Job: Among the lines below, keep only those from the one containing "yellow goblet: 4 -> 3" through the one containing "white domino: 5 -> 9", and reproduce them exactly.
**** Given information ****
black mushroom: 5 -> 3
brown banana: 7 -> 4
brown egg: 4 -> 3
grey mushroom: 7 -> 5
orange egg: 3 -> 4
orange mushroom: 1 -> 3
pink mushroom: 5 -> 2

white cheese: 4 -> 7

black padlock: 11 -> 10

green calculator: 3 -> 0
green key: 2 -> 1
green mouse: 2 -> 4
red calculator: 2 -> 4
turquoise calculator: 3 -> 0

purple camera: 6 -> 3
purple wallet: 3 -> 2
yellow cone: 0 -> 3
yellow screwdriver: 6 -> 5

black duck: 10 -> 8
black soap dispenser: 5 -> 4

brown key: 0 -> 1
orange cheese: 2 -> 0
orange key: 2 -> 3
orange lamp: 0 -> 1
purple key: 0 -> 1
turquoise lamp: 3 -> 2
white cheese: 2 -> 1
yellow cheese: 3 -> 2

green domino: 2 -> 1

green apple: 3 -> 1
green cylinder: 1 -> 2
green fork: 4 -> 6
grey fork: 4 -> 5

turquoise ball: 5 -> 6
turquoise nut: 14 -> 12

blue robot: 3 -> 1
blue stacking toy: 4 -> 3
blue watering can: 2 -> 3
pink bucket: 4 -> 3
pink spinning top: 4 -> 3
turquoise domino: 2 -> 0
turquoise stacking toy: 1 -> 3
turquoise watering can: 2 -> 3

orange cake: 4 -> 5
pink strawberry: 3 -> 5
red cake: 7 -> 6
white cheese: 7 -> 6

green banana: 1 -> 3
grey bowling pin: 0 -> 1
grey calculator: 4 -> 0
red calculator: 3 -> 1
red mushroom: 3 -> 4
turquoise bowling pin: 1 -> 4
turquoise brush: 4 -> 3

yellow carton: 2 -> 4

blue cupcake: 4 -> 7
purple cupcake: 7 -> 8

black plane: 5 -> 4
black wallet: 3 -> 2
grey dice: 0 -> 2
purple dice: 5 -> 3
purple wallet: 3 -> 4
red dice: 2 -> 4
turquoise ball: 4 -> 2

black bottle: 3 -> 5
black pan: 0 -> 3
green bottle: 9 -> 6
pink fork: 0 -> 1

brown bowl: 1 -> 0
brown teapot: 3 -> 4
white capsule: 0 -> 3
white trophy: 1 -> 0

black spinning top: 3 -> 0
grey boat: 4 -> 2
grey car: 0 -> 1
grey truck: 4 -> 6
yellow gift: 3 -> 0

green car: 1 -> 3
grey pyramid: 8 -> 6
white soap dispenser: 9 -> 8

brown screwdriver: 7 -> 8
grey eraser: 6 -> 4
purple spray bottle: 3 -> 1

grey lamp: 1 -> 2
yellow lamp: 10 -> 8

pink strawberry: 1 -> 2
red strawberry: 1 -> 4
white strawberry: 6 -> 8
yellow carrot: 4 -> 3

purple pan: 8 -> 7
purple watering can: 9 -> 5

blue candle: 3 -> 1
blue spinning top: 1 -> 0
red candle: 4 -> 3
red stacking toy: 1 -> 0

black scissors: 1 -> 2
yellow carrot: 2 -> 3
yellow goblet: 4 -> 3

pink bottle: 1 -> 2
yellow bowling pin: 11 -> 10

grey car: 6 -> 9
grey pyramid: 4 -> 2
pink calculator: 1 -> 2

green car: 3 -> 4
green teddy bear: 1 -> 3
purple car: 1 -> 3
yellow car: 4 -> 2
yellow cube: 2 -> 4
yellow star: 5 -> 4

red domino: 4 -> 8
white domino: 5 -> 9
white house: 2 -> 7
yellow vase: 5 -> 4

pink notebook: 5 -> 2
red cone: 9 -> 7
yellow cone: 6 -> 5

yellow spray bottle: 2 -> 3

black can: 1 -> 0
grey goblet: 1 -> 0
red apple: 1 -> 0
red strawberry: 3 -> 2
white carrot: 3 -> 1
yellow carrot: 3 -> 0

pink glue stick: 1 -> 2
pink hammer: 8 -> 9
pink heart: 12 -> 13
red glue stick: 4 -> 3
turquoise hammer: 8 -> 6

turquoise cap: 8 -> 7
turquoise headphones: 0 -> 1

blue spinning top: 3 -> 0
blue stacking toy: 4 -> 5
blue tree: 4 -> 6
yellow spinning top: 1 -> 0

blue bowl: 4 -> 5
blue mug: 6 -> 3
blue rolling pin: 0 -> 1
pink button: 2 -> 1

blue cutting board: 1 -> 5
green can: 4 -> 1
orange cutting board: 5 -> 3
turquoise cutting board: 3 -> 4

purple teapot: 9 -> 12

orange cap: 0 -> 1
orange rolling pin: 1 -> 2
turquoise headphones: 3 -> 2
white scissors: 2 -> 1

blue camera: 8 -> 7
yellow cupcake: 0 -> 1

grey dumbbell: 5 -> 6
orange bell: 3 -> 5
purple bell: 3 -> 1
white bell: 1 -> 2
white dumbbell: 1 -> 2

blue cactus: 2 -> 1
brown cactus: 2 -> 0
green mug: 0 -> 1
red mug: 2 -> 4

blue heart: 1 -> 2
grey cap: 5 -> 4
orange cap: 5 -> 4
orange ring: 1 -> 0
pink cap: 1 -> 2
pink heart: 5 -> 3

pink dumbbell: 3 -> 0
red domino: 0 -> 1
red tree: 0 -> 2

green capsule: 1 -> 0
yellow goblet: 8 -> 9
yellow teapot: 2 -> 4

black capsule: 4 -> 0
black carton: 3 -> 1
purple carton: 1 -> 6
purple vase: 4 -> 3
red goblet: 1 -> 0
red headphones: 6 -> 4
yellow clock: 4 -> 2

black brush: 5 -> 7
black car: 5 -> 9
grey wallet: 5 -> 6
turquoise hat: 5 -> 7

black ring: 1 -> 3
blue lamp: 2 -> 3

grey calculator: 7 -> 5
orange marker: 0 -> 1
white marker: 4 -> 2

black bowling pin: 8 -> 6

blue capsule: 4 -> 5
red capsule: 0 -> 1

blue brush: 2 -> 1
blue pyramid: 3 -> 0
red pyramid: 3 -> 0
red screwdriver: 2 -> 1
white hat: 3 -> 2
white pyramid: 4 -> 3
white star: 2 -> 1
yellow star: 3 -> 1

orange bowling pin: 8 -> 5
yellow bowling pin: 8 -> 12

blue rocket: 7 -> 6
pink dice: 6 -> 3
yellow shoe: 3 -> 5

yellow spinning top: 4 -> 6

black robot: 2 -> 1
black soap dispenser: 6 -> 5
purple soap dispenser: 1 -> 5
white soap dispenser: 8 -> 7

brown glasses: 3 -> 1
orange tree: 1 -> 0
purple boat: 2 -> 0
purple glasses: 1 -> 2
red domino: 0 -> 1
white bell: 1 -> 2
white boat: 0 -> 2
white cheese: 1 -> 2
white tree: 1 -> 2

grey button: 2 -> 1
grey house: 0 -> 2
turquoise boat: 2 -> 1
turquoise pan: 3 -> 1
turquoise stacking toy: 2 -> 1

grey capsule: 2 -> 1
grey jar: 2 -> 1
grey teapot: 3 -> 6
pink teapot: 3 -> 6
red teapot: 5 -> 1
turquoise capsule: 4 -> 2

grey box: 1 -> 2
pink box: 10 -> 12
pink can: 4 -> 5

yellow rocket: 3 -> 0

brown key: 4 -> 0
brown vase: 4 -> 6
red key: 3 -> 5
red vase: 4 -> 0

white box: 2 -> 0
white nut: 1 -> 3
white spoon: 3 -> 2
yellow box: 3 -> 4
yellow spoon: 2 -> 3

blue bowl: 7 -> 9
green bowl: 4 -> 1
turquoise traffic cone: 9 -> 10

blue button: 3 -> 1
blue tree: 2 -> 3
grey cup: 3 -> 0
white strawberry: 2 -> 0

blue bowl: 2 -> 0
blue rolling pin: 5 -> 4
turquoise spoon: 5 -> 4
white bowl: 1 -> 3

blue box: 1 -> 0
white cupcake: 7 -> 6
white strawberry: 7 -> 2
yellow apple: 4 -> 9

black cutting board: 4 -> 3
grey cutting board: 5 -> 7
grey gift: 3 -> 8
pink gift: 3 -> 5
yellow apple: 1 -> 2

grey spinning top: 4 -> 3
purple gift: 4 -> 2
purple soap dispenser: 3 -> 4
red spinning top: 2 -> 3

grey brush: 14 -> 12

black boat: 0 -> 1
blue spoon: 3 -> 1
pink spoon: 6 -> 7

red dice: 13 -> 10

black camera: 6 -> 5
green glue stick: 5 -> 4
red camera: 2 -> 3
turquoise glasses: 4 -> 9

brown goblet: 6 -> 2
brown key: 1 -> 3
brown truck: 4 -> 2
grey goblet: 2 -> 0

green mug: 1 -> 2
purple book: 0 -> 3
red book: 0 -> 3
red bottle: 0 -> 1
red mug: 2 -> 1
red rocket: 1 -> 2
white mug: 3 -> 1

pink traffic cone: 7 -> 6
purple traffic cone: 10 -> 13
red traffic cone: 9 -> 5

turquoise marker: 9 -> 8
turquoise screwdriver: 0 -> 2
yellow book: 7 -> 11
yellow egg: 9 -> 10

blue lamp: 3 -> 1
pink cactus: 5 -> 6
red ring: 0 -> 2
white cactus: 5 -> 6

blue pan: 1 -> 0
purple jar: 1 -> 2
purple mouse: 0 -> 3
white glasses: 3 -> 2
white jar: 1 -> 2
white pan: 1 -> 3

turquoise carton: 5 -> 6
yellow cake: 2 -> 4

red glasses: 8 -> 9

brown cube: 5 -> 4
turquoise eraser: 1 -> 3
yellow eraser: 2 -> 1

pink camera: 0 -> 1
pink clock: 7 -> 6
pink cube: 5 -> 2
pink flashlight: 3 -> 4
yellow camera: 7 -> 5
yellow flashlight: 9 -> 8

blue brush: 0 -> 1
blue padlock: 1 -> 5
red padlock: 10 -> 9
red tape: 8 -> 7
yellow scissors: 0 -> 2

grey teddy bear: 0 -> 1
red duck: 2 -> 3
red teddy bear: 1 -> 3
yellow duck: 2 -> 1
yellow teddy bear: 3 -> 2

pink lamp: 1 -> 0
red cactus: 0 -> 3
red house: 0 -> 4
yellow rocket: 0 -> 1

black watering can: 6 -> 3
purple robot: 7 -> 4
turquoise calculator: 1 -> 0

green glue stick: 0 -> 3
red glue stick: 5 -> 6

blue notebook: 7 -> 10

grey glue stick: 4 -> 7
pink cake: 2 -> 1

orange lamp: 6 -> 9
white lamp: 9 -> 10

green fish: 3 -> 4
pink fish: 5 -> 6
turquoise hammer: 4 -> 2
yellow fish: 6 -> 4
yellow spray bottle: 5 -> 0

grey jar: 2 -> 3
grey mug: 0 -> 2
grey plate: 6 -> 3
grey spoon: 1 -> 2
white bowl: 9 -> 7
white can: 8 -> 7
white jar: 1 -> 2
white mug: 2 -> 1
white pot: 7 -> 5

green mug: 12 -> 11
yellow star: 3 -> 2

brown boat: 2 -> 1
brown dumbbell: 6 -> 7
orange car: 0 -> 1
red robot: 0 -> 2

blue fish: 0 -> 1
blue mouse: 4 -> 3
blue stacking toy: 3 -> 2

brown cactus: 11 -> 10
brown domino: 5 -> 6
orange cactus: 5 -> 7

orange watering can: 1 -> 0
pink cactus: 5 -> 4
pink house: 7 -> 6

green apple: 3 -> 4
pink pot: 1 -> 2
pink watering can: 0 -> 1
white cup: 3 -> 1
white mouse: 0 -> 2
****
Your solution:
yellow goblet: 4 -> 3

pink bottle: 1 -> 2
yellow bowling pin: 11 -> 10

grey car: 6 -> 9
grey pyramid: 4 -> 2
pink calculator: 1 -> 2

green car: 3 -> 4
green teddy bear: 1 -> 3
purple car: 1 -> 3
yellow car: 4 -> 2
yellow cube: 2 -> 4
yellow star: 5 -> 4

red domino: 4 -> 8
white domino: 5 -> 9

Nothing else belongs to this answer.